▶ _How to complete this task_
Every line below between the line holding "red tile D10:D11" and the line holding "brown brick C4:C5", inclusive, should be repeated exactly, and all other lines omitted.

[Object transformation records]
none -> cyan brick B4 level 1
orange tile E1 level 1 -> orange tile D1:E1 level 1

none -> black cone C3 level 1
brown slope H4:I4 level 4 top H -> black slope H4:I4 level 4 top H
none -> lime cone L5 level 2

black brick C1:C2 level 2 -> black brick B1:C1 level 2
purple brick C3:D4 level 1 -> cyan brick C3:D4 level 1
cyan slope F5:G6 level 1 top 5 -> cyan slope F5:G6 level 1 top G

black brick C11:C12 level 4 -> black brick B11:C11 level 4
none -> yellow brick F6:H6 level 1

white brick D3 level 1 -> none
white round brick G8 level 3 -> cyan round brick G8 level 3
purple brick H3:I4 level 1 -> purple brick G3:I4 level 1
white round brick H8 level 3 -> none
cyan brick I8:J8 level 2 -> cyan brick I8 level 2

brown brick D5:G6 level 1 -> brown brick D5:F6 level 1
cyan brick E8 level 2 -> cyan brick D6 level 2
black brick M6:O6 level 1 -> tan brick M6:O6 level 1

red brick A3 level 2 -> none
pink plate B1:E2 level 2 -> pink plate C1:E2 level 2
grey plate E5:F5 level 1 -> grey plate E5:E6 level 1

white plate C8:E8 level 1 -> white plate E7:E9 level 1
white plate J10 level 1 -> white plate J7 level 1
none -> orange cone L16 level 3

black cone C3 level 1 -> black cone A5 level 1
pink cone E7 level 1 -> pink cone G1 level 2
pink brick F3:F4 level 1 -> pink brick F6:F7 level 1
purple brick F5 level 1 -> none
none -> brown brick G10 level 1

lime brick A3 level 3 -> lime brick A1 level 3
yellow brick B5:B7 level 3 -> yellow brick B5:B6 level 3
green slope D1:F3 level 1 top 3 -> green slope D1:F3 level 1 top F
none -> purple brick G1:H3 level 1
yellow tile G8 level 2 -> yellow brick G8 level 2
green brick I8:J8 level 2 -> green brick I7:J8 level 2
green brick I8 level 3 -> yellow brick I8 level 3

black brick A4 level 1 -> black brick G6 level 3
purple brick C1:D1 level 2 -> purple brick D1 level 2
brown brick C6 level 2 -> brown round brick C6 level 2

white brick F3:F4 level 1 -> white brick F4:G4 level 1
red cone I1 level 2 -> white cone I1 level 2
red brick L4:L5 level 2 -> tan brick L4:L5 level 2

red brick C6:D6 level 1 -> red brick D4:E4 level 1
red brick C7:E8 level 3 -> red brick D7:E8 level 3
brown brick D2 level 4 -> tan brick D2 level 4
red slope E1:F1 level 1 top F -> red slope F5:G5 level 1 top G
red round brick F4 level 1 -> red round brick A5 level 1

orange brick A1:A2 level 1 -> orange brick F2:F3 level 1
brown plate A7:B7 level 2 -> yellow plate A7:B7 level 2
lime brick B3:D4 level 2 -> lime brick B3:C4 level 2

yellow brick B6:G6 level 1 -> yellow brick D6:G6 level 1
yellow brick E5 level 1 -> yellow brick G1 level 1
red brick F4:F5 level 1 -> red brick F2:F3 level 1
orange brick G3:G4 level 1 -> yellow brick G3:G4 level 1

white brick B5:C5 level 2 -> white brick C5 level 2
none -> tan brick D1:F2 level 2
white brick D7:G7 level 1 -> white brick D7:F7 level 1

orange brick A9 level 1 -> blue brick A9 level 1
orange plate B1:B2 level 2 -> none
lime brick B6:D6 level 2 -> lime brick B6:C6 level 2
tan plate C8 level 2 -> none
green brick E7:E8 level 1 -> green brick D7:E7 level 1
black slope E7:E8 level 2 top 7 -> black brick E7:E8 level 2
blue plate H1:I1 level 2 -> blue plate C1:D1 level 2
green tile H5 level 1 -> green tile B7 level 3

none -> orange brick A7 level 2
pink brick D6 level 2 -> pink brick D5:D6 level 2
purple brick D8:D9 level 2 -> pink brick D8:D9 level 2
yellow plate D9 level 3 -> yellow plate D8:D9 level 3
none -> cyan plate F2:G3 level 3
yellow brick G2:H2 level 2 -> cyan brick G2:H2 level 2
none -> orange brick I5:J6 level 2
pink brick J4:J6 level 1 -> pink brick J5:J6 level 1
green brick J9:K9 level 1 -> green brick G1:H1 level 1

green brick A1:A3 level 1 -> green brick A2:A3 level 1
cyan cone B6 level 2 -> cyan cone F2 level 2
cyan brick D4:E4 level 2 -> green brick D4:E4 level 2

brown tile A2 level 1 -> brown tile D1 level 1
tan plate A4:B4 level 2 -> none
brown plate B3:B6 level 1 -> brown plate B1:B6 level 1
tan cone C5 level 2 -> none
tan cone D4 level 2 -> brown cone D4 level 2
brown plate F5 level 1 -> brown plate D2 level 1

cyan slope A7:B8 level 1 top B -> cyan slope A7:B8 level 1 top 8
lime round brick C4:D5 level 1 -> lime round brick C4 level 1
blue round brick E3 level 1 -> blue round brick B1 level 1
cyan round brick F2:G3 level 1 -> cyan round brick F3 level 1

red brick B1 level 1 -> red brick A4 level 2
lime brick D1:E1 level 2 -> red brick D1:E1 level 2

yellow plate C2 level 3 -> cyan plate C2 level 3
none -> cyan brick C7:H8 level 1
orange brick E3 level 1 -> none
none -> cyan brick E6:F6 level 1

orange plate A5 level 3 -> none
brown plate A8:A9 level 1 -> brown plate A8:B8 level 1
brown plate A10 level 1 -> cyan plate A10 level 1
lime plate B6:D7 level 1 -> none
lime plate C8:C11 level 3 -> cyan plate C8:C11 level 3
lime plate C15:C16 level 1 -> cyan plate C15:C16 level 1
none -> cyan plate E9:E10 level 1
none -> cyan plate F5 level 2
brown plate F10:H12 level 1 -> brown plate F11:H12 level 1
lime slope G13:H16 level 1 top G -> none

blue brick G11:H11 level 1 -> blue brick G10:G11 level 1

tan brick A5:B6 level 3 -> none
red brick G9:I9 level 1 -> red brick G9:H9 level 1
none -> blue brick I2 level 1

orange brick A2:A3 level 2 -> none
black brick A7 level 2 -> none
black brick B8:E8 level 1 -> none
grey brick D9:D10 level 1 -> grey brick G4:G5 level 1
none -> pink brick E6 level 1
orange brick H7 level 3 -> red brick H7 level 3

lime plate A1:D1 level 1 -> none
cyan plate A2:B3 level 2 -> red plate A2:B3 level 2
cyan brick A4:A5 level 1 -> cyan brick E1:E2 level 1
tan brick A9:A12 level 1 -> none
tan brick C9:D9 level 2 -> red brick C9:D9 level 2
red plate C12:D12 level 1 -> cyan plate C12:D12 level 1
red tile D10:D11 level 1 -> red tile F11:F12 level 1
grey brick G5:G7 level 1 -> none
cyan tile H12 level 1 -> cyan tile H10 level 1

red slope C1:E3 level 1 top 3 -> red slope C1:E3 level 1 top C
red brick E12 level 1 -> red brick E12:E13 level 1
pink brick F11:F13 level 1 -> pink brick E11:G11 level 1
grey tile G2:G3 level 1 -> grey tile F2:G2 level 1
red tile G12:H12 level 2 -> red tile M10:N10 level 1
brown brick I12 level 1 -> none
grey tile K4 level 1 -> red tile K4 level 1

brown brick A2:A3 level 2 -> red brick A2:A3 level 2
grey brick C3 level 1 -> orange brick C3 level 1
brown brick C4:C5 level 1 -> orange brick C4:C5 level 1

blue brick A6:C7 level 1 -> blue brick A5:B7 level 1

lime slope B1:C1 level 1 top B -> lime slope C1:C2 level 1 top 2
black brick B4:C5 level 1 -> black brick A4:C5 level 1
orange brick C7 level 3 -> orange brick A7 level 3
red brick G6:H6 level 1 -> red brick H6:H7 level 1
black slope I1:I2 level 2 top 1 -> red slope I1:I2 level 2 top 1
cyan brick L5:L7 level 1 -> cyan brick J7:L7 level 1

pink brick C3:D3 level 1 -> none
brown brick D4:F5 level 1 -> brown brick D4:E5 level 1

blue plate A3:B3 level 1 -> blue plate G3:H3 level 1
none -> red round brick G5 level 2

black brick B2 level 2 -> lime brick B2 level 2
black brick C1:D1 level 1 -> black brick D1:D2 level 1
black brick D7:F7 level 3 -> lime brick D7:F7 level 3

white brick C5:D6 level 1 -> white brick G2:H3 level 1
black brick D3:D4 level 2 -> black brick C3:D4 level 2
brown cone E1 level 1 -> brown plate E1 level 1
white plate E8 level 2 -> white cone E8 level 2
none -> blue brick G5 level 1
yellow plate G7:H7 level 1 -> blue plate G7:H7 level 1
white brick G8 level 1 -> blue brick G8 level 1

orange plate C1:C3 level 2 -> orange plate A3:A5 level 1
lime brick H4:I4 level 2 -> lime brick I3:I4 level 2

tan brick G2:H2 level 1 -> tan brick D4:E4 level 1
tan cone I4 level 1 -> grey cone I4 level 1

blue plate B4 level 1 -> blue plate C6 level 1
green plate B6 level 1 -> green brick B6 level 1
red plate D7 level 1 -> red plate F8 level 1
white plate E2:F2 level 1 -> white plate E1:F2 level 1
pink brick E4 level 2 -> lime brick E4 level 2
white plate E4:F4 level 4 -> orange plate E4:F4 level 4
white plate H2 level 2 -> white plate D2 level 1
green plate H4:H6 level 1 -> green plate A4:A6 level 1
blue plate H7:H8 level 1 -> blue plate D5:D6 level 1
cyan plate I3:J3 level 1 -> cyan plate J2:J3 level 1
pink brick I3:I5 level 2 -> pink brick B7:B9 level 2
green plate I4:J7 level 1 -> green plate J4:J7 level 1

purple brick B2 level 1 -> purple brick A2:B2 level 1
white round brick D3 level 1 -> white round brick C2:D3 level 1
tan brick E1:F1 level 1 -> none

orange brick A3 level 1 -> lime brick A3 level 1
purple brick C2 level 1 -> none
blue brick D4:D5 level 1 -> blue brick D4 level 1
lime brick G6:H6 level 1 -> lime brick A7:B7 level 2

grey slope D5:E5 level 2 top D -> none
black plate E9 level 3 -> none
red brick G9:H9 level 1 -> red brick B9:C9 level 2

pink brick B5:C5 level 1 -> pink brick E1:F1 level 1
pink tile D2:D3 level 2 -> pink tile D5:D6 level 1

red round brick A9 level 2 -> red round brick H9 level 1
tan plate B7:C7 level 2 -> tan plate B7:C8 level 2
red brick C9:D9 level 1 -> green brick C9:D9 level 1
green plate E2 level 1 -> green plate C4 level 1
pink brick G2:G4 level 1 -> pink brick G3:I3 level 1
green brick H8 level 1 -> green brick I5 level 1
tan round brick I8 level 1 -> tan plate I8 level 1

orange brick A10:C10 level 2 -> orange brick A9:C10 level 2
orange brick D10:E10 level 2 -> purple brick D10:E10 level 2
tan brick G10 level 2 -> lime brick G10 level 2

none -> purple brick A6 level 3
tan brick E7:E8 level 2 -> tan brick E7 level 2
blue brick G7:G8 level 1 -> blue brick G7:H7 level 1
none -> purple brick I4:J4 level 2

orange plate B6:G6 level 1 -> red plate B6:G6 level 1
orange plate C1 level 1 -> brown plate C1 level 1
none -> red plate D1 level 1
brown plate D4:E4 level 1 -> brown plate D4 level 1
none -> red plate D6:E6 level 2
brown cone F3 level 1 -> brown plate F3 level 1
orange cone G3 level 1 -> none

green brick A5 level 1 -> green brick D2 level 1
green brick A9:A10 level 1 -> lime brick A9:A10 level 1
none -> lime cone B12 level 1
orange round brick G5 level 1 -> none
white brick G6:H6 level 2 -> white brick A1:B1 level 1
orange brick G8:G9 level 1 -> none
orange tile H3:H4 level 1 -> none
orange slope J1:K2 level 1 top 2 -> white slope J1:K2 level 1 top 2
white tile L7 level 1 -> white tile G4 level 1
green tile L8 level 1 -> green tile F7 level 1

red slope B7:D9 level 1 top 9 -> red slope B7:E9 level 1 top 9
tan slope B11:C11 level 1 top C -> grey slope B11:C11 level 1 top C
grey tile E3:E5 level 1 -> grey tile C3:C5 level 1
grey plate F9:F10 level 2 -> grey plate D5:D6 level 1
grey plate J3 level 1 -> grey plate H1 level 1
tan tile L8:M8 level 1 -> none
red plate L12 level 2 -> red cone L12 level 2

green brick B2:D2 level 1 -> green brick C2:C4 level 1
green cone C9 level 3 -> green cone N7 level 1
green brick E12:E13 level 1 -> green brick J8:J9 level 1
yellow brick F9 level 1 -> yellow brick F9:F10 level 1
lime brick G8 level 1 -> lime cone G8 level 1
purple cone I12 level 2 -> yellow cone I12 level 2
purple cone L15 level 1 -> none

▶ _Written reply_
red tile D10:D11 level 1 -> red tile F11:F12 level 1
grey brick G5:G7 level 1 -> none
cyan tile H12 level 1 -> cyan tile H10 level 1

red slope C1:E3 level 1 top 3 -> red slope C1:E3 level 1 top C
red brick E12 level 1 -> red brick E12:E13 level 1
pink brick F11:F13 level 1 -> pink brick E11:G11 level 1
grey tile G2:G3 level 1 -> grey tile F2:G2 level 1
red tile G12:H12 level 2 -> red tile M10:N10 level 1
brown brick I12 level 1 -> none
grey tile K4 level 1 -> red tile K4 level 1

brown brick A2:A3 level 2 -> red brick A2:A3 level 2
grey brick C3 level 1 -> orange brick C3 level 1
brown brick C4:C5 level 1 -> orange brick C4:C5 level 1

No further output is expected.